ACTIVITY:
Your task is to return the line containing "headphones (orange) <326" and each line after it through the end of the entries, exactly, with no other lines.

________________________________________

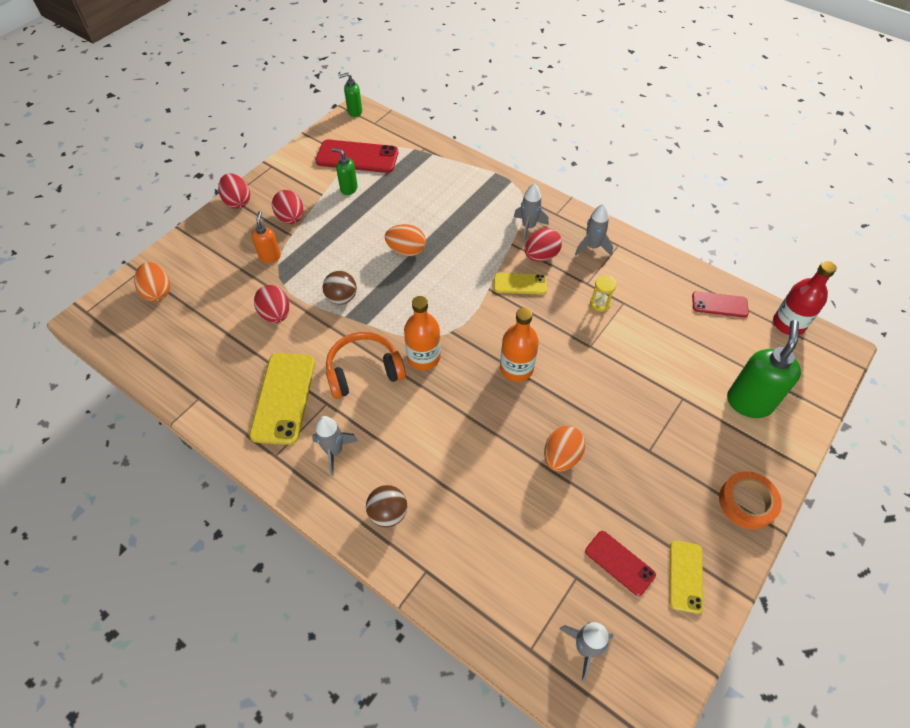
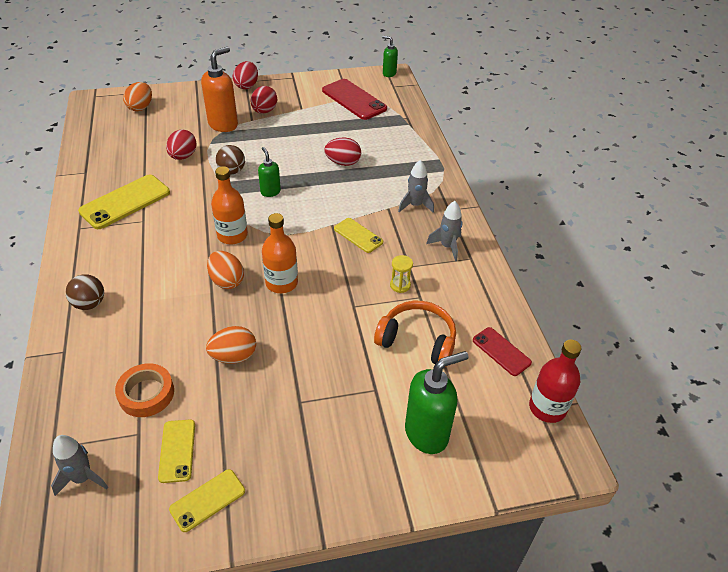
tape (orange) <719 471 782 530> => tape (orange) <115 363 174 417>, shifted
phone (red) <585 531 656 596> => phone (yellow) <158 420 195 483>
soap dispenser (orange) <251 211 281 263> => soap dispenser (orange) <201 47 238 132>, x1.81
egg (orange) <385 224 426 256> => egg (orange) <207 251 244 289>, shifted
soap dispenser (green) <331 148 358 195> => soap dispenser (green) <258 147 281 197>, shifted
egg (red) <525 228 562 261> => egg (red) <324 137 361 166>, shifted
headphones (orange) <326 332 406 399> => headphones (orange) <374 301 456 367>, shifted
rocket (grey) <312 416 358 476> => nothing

________________________________________

THE COMPLETED TASK:
headphones (orange) <326 332 406 399> => headphones (orange) <374 301 456 367>, shifted
rocket (grey) <312 416 358 476> => nothing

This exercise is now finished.